Object transformation records:
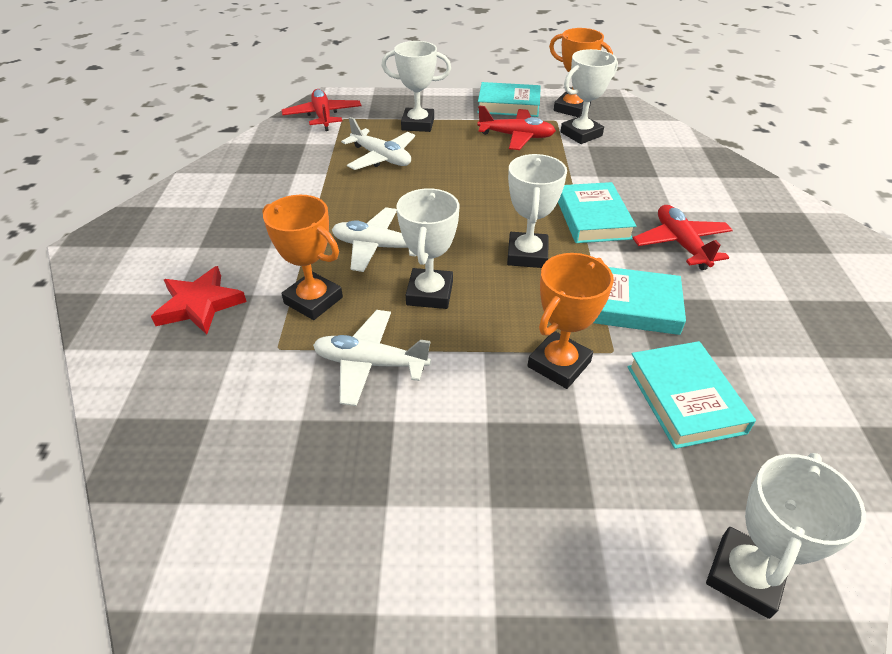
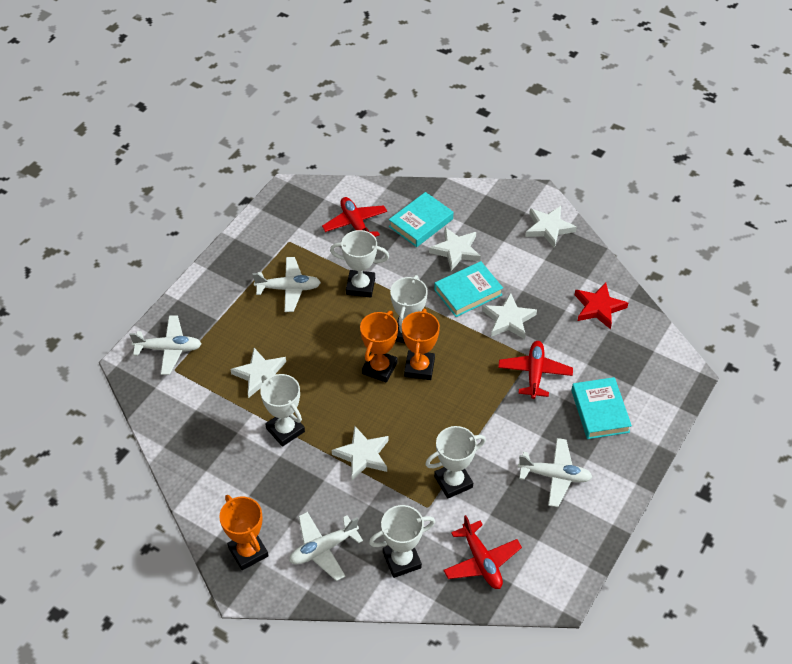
turquoise book: 4 -> 3
white plane: 3 -> 4
white star: 0 -> 5

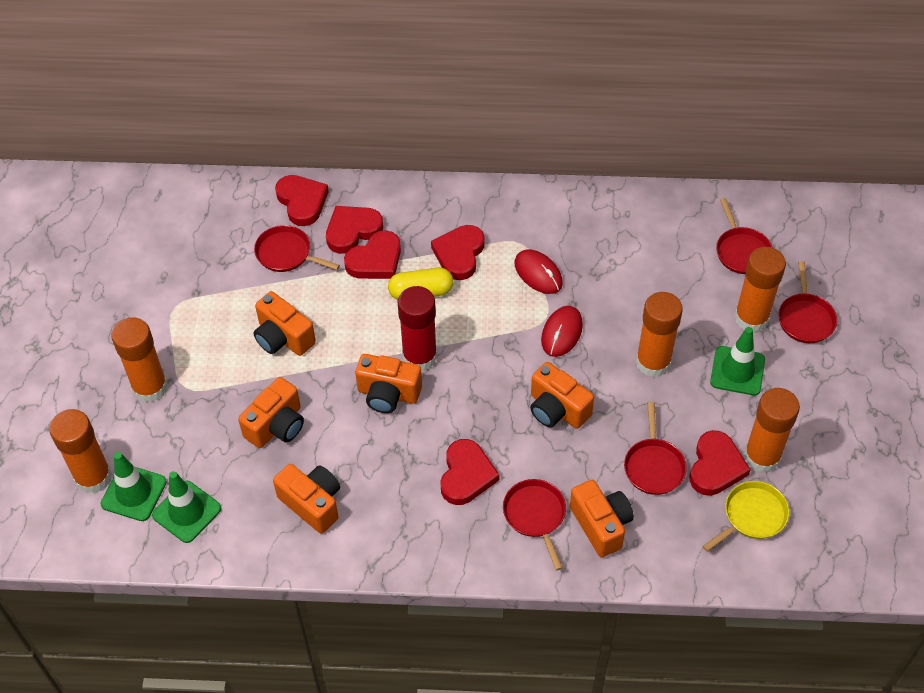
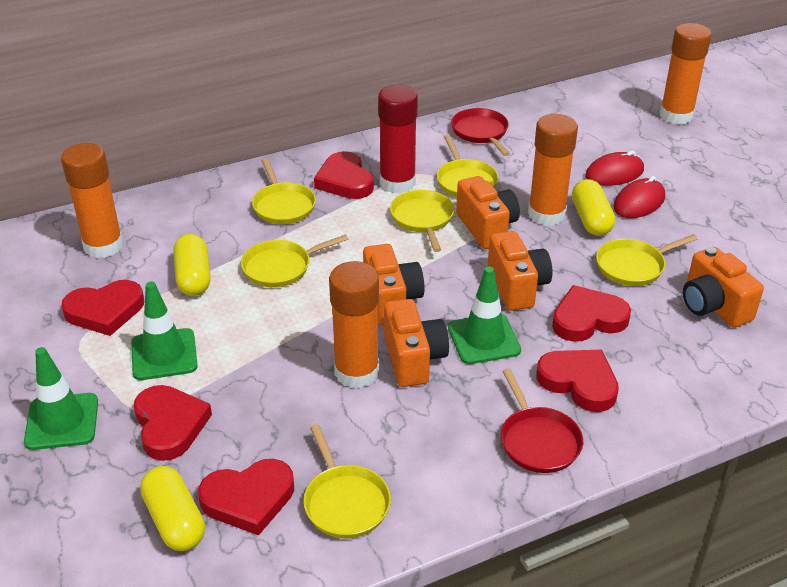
orange camera: 6 -> 5
orange glue stick: 5 -> 4
red pan: 5 -> 2
yellow capsule: 1 -> 3
yellow pan: 1 -> 6

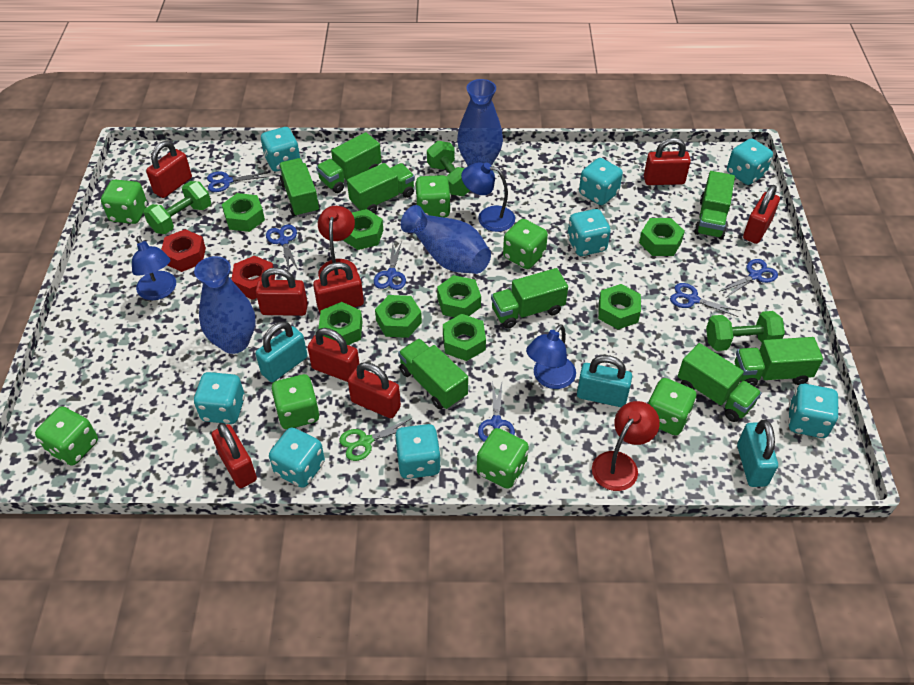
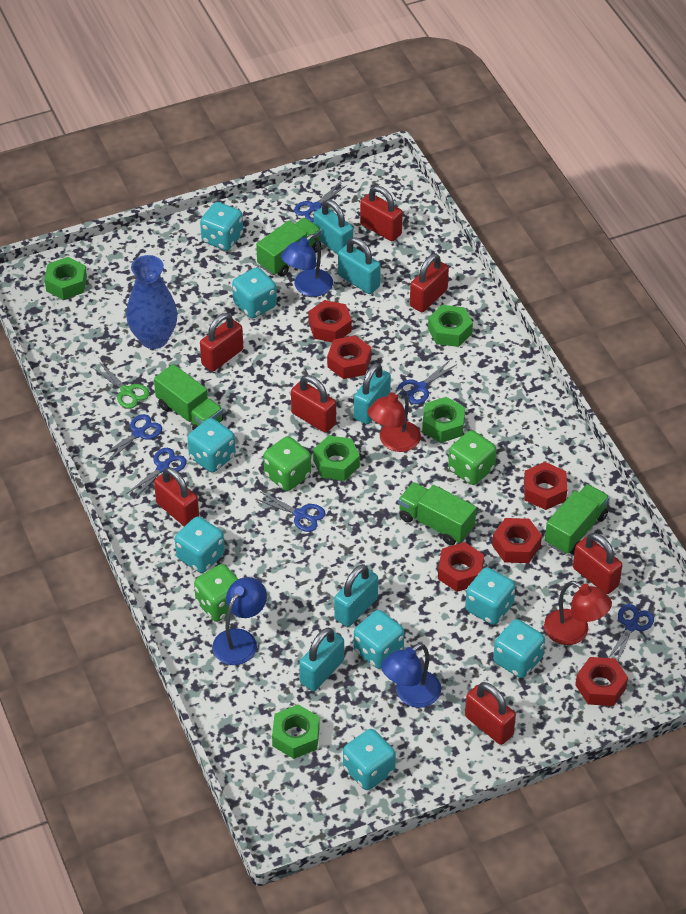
blue vase: 3 -> 1
green dice: 7 -> 3
green dumbbell: 3 -> 0
green nut: 8 -> 5
green truck: 8 -> 4
red nut: 2 -> 6
red padlock: 8 -> 7
turquoise padlock: 3 -> 5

**Try it**
Find how many lines contain "orange" in the data. Write that number and nothing else.

**Answer below**
2